Your assignment:
Would you please give the entries again word for word, with no images in your copy?

Source records:
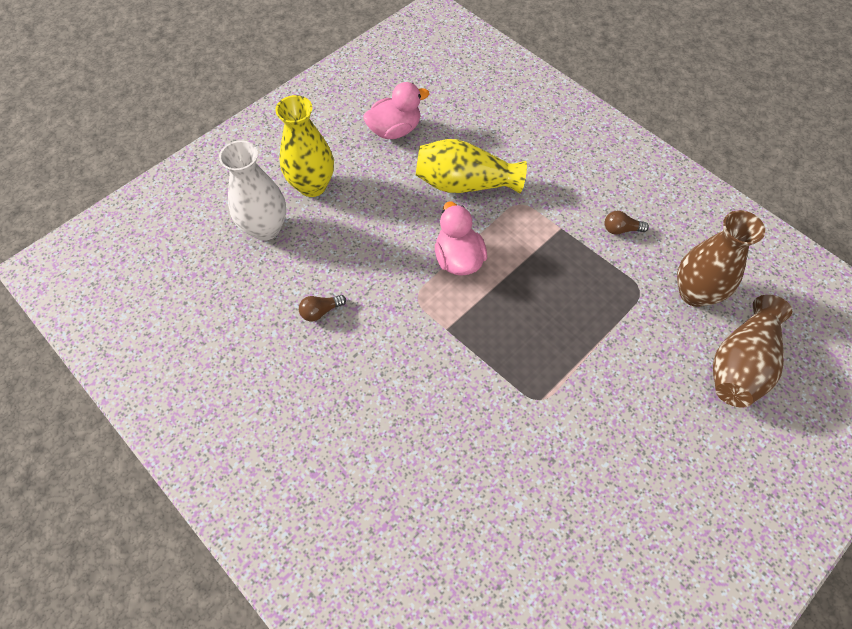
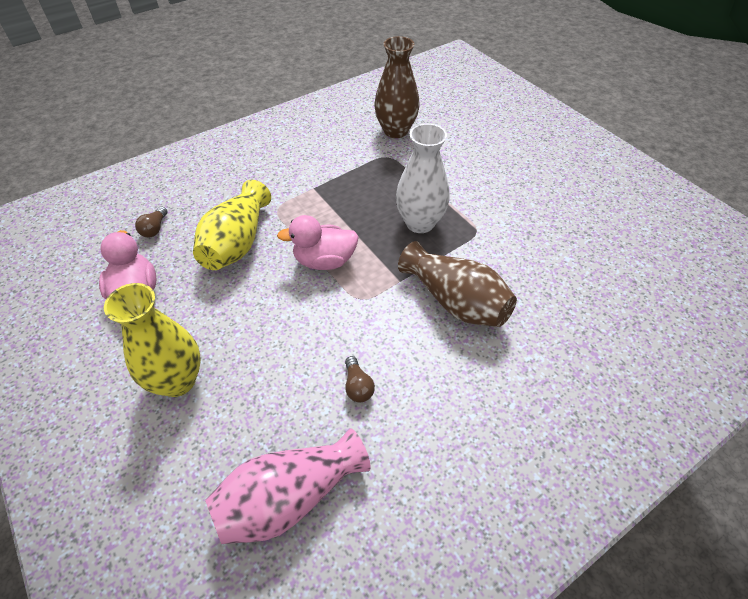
camera: 80 degrees left, 10 degrees down
white vase [219,140,286,241] -> white vase moved to [396,123,450,233]
brown light bulb [604,211,649,235] -> brown light bulb moved to [135,207,168,237]
brown vase [713,295,792,407] -> brown vase moved to [398,241,517,327]
none -> pink vase [205,428,371,544]

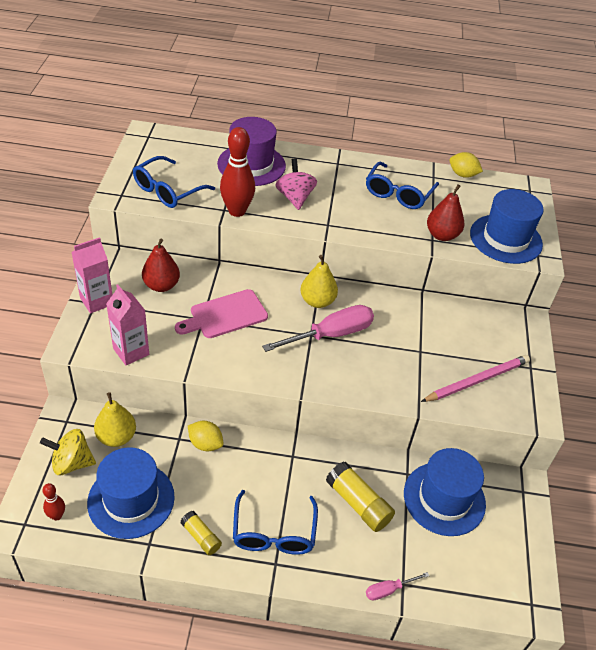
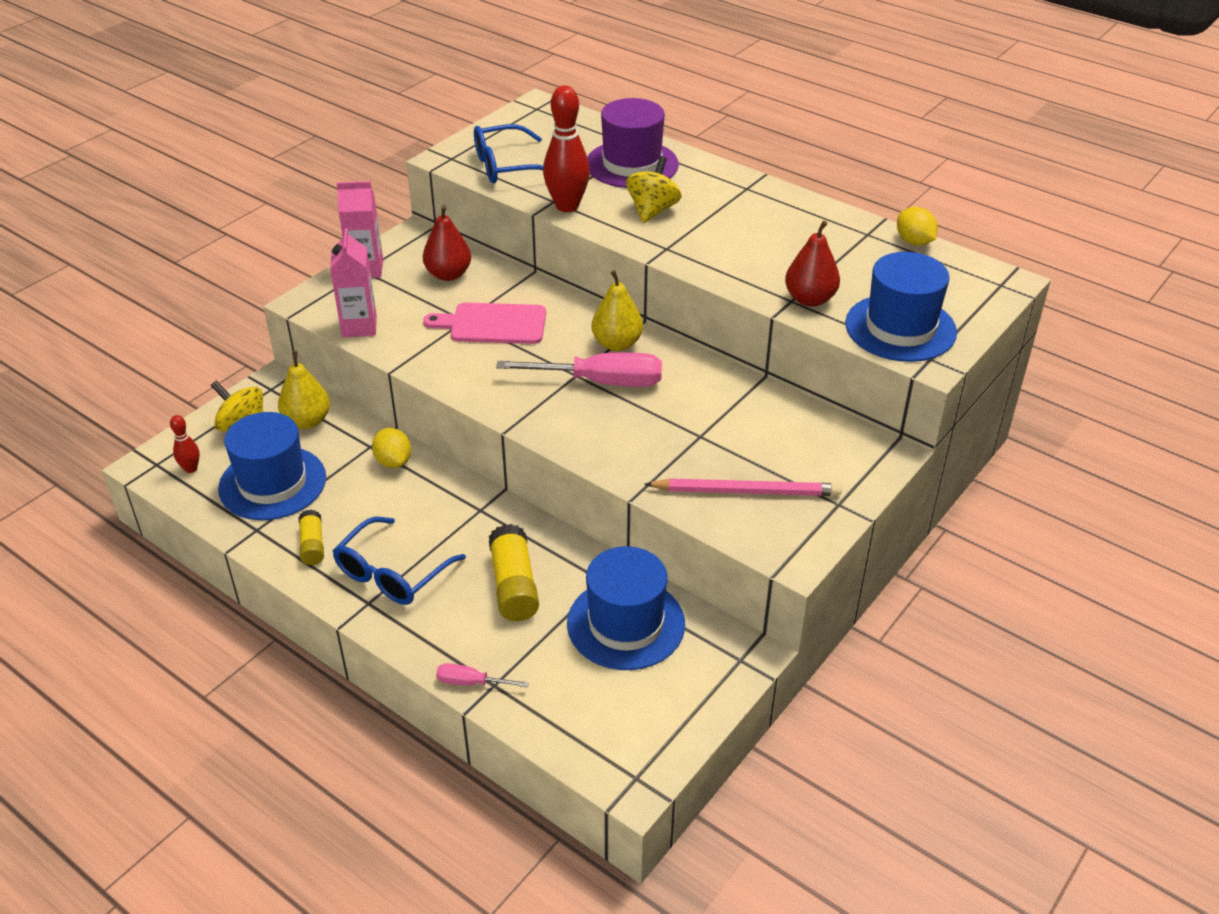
camera: 35 degrees right, 5 degrees down
pink spinning top [275,158,317,210] -> yellow spinning top [626,156,681,223]
blue glasses [366,162,439,209] -> none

Exercise result:
camera: 80 degrees left, 10 degrees down
white vase [219,140,286,241] -> white vase moved to [396,123,450,233]
brown light bulb [604,211,649,235] -> brown light bulb moved to [135,207,168,237]
brown vase [713,295,792,407] -> brown vase moved to [398,241,517,327]
none -> pink vase [205,428,371,544]

camera: 35 degrees right, 5 degrees down
pink spinning top [275,158,317,210] -> yellow spinning top [626,156,681,223]
blue glasses [366,162,439,209] -> none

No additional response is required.